Your objective:
Locate the line containing "C7: 47nF (SIG3, SIG28) -> 47nF (GND, SIG28)" in the data below. Reproduce it and every following line up to the end, exactly as given.

Revision comparison data
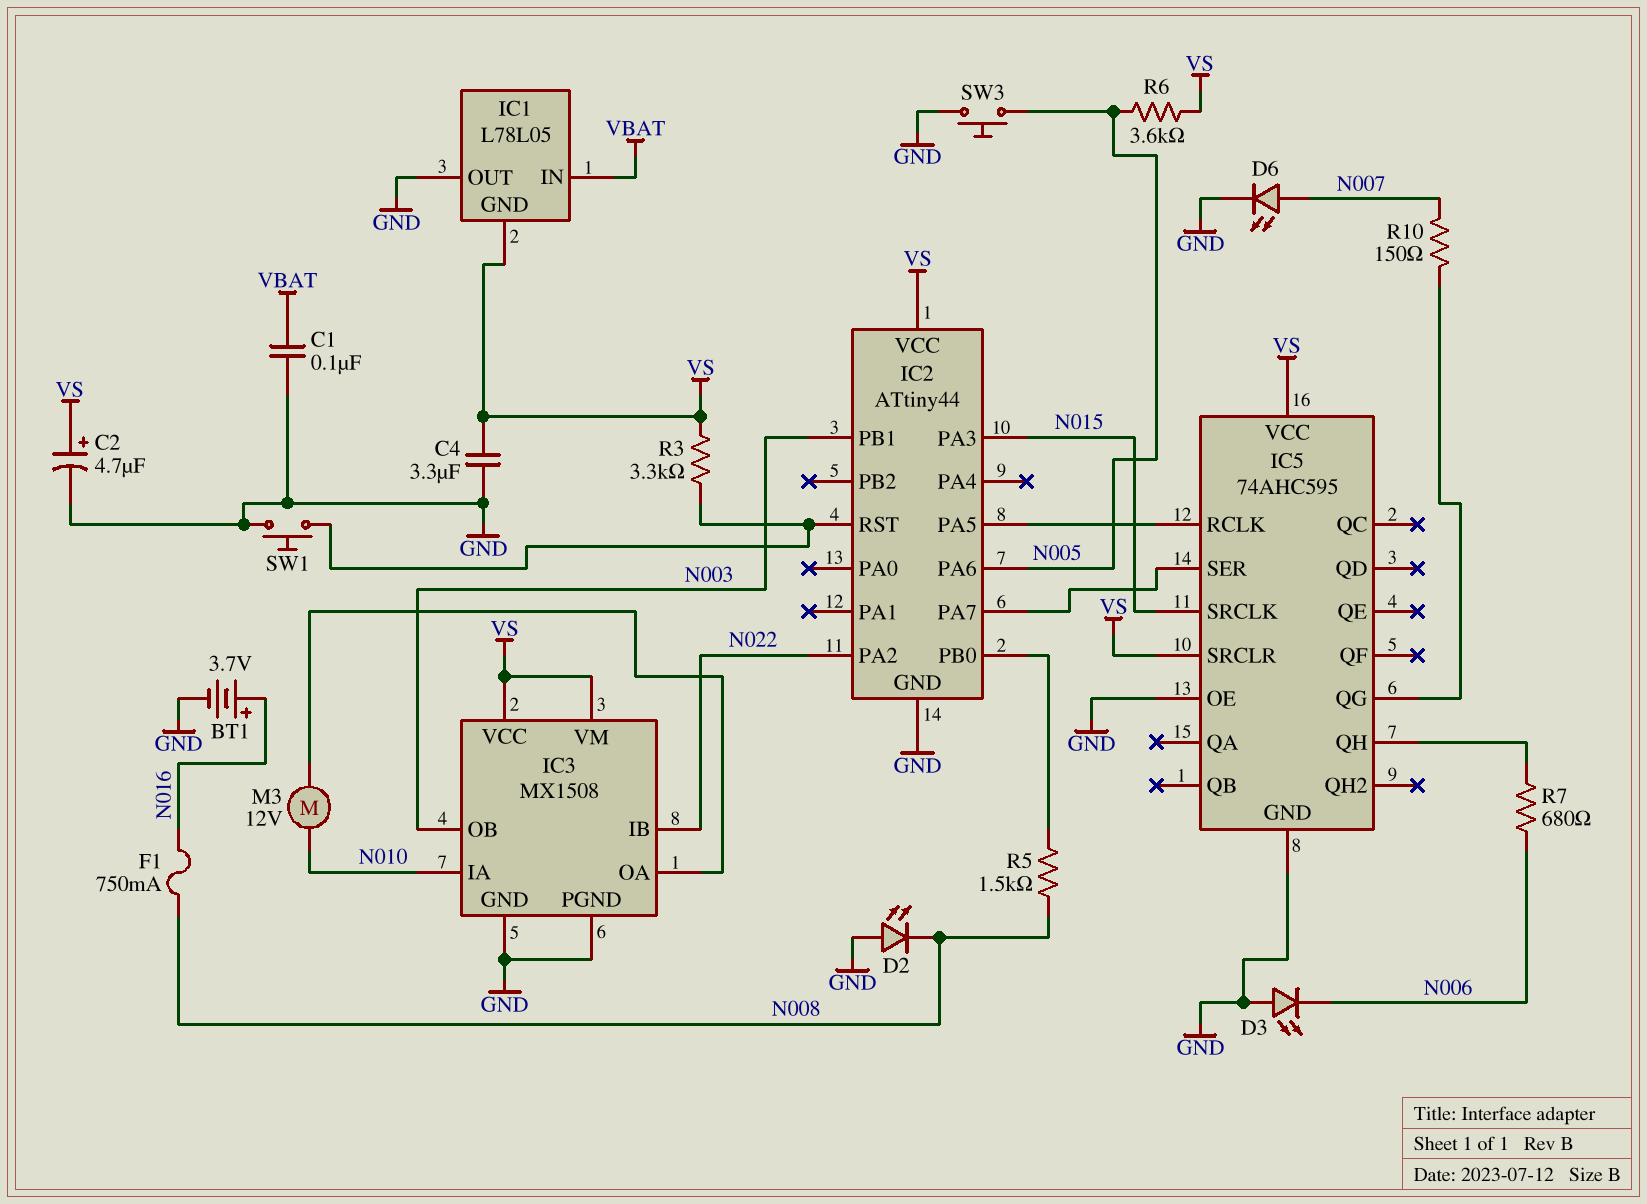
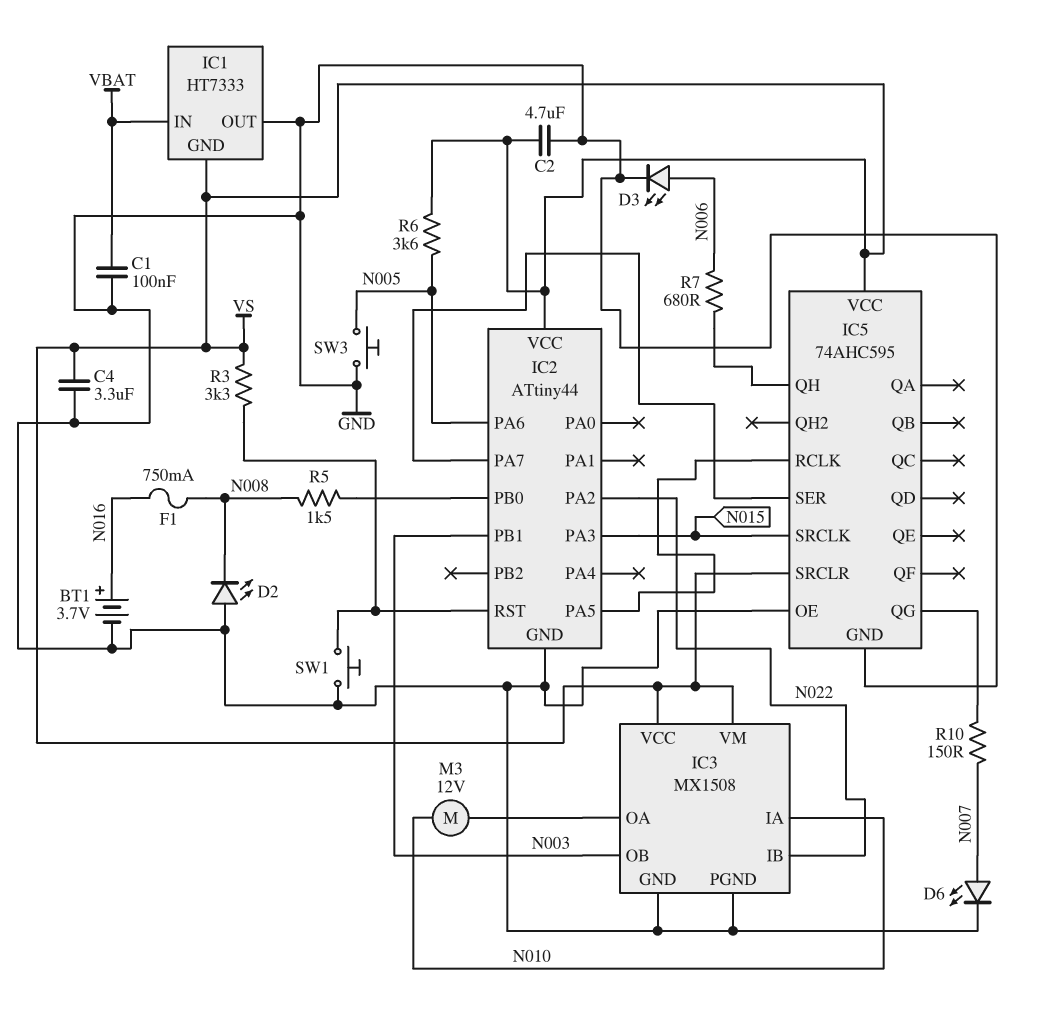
C2: 4.7uF (plus VS, minus GND) -> 4.7uF (GND, VS)
D3: LED (A GND, K N006) -> LED (A N006, K GND)
IC1: L78L05 -> HT7333

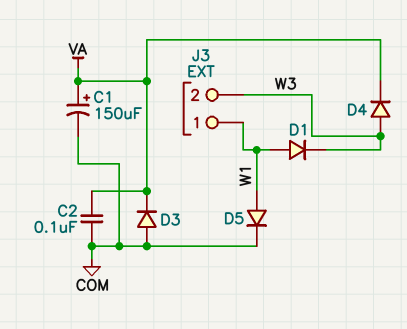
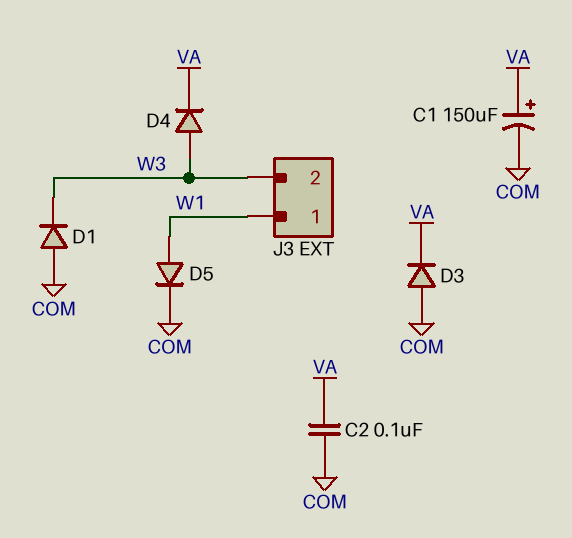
D1: diode (A W1, K W3) -> diode (A COM, K W3)

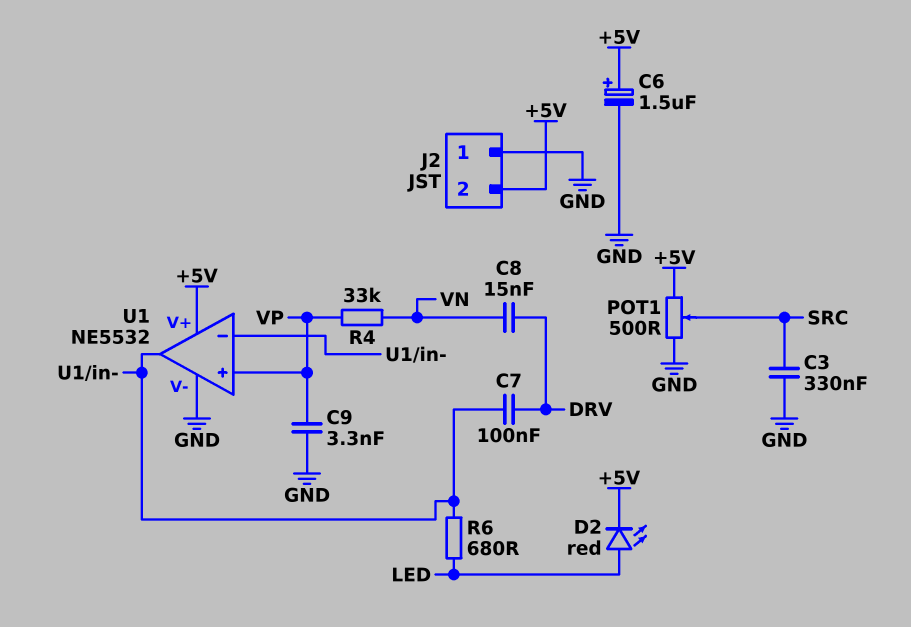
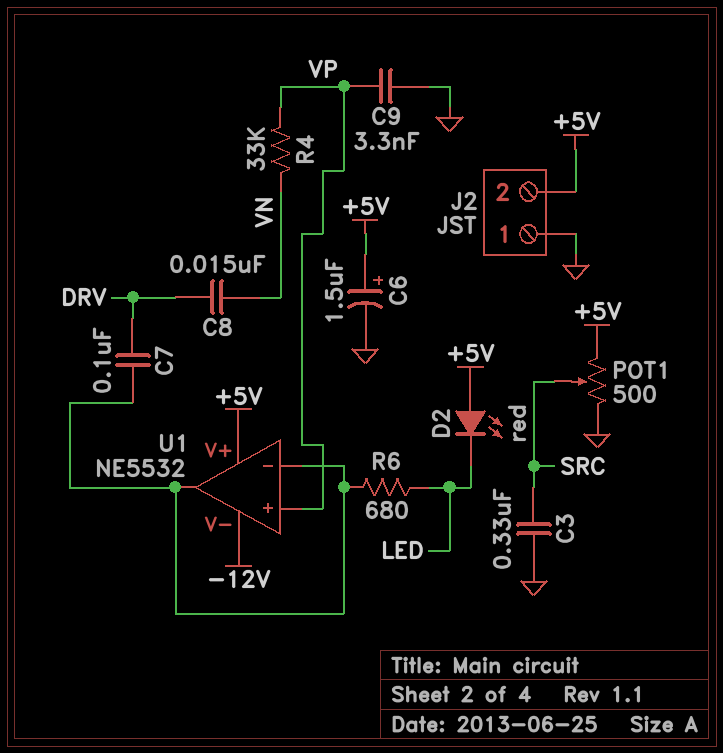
D2: LED red (A LED, K +5V) -> LED red (A +5V, K LED)
U1 pin V-: GND -> -12V

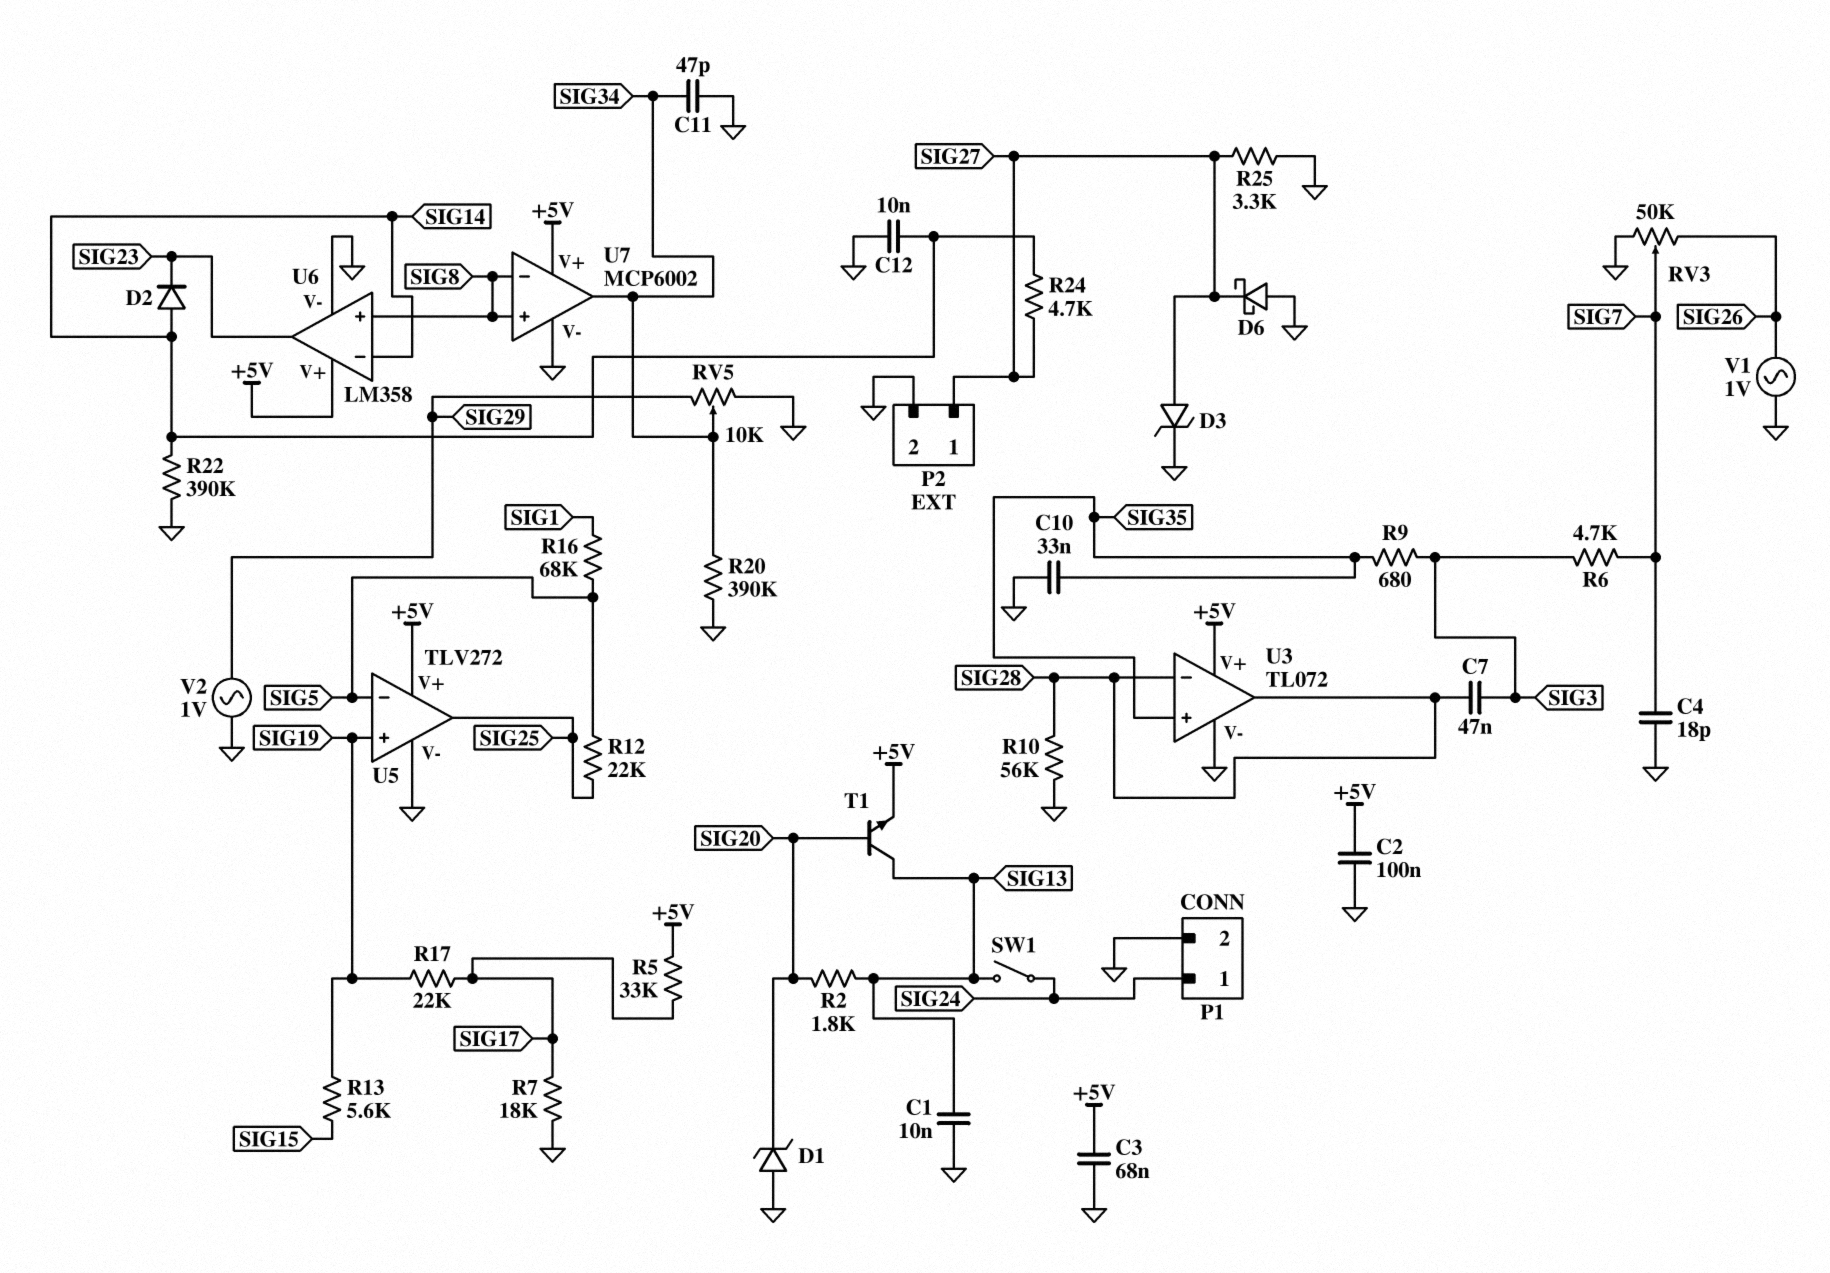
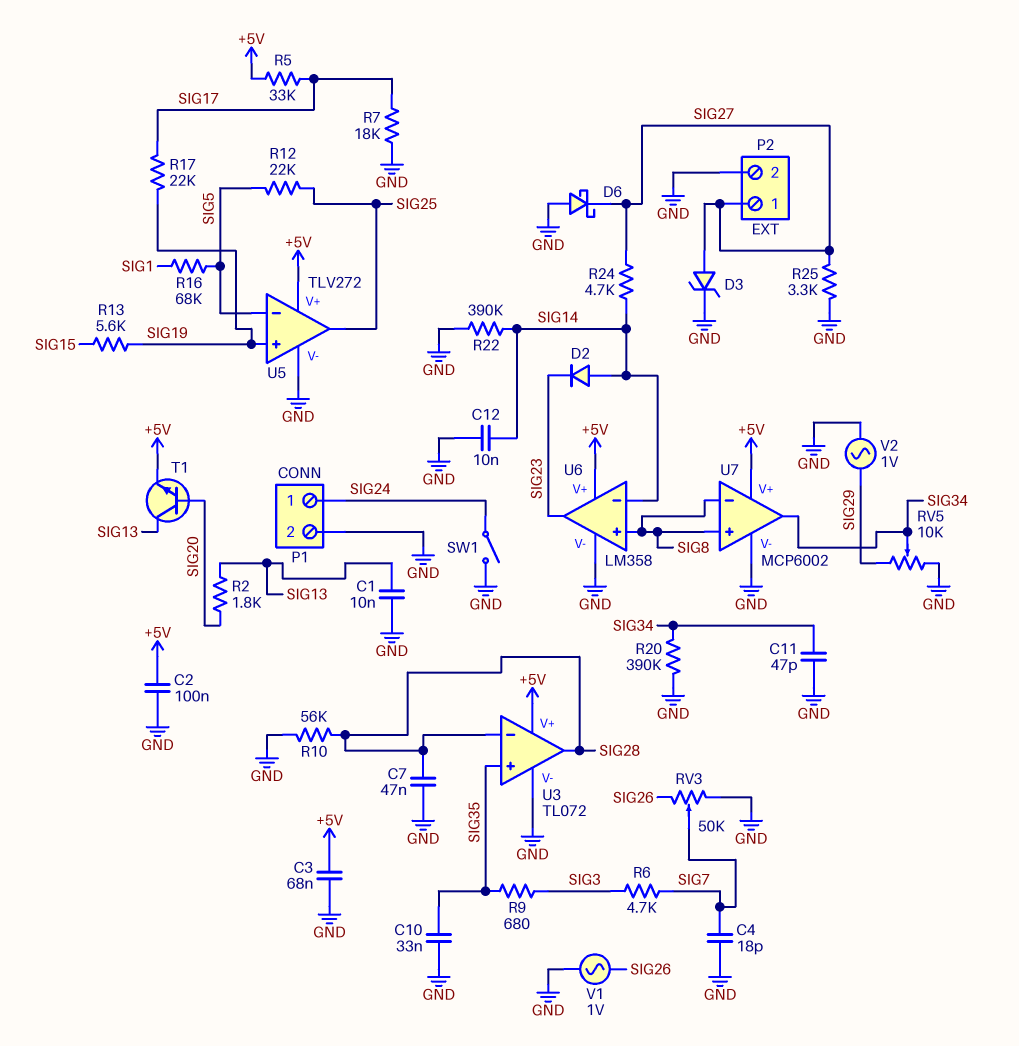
C7: 47nF (SIG3, SIG28) -> 47nF (GND, SIG28)
D1: zener (A GND, K SIG20) -> none
SW1: switch (SIG13, SIG24) -> switch (GND, SIG24)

Task output:
C7: 47nF (SIG3, SIG28) -> 47nF (GND, SIG28)
D1: zener (A GND, K SIG20) -> none
SW1: switch (SIG13, SIG24) -> switch (GND, SIG24)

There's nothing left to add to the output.